Extracted data entries
□ □ □
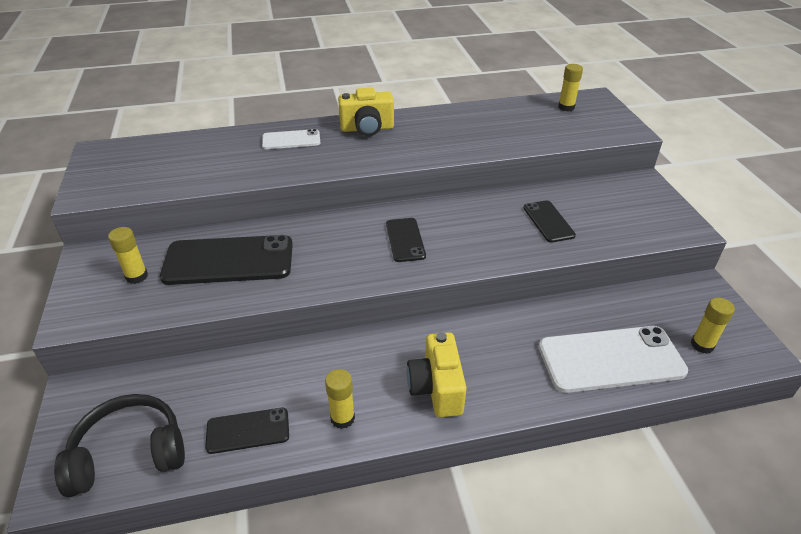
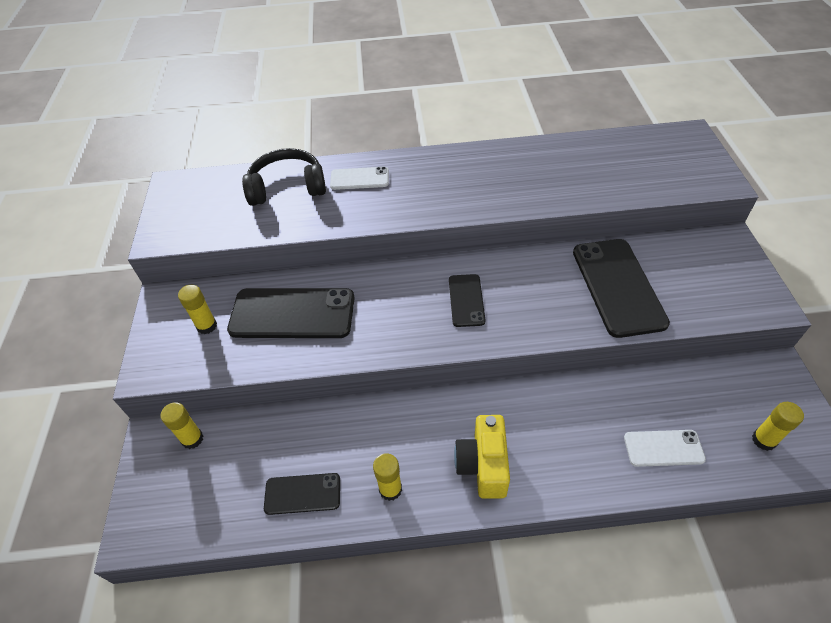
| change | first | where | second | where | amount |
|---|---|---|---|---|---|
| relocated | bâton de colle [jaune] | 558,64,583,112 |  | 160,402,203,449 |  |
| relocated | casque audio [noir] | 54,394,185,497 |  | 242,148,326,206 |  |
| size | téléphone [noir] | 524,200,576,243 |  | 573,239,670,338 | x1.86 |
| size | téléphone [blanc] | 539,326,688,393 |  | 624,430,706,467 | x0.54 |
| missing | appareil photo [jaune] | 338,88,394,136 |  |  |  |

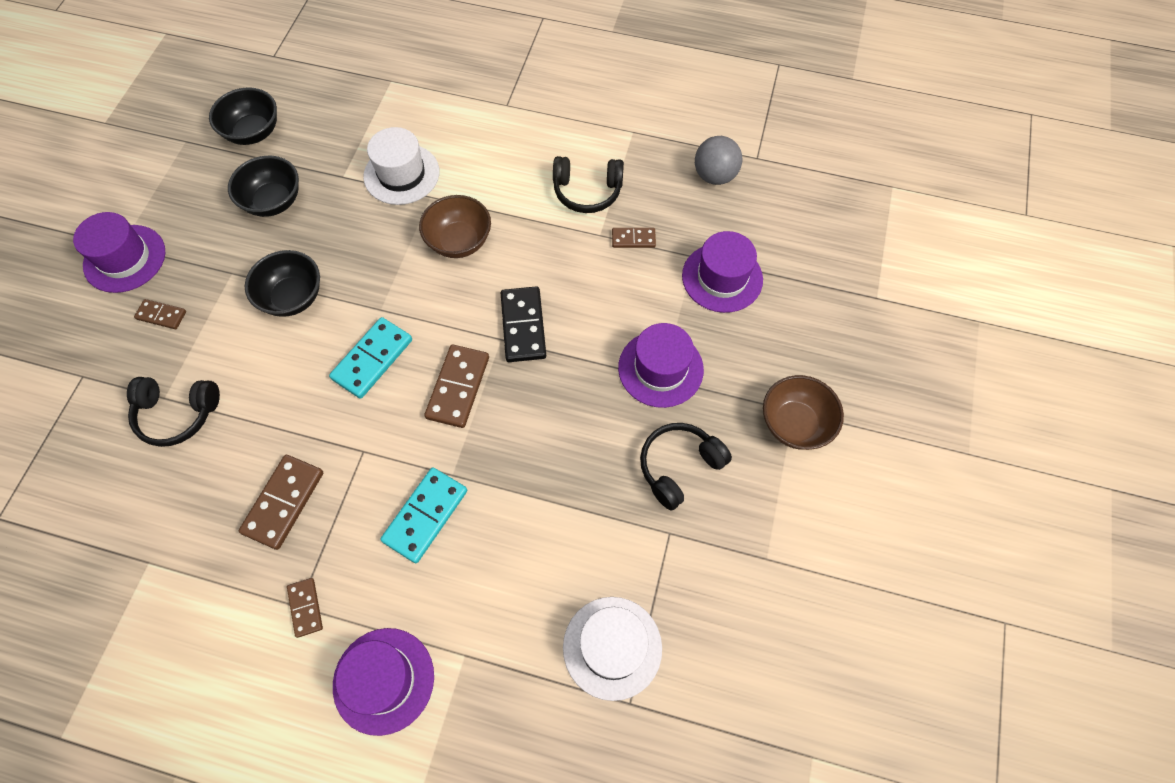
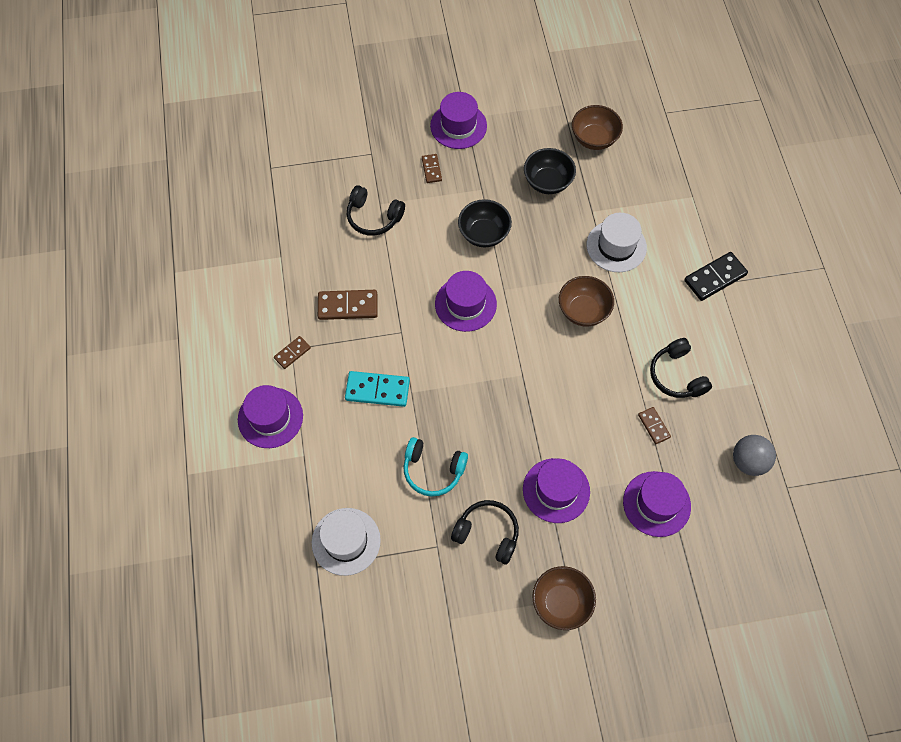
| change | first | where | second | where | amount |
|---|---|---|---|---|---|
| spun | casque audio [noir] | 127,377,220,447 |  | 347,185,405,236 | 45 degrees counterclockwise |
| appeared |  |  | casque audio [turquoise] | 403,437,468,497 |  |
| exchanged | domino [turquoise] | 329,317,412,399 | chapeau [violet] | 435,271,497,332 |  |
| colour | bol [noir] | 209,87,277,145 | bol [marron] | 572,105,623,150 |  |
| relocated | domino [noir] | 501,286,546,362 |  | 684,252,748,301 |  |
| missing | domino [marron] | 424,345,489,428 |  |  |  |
□ □ □
**Requirement**
Please set down only the lines from the first line of the records above through the line that has "624,430,706,467 | x0.54 |", exactly, and not the pictures.

**Answer**
| change | first | where | second | where | amount |
|---|---|---|---|---|---|
| relocated | bâton de colle [jaune] | 558,64,583,112 |  | 160,402,203,449 |  |
| relocated | casque audio [noir] | 54,394,185,497 |  | 242,148,326,206 |  |
| size | téléphone [noir] | 524,200,576,243 |  | 573,239,670,338 | x1.86 |
| size | téléphone [blanc] | 539,326,688,393 |  | 624,430,706,467 | x0.54 |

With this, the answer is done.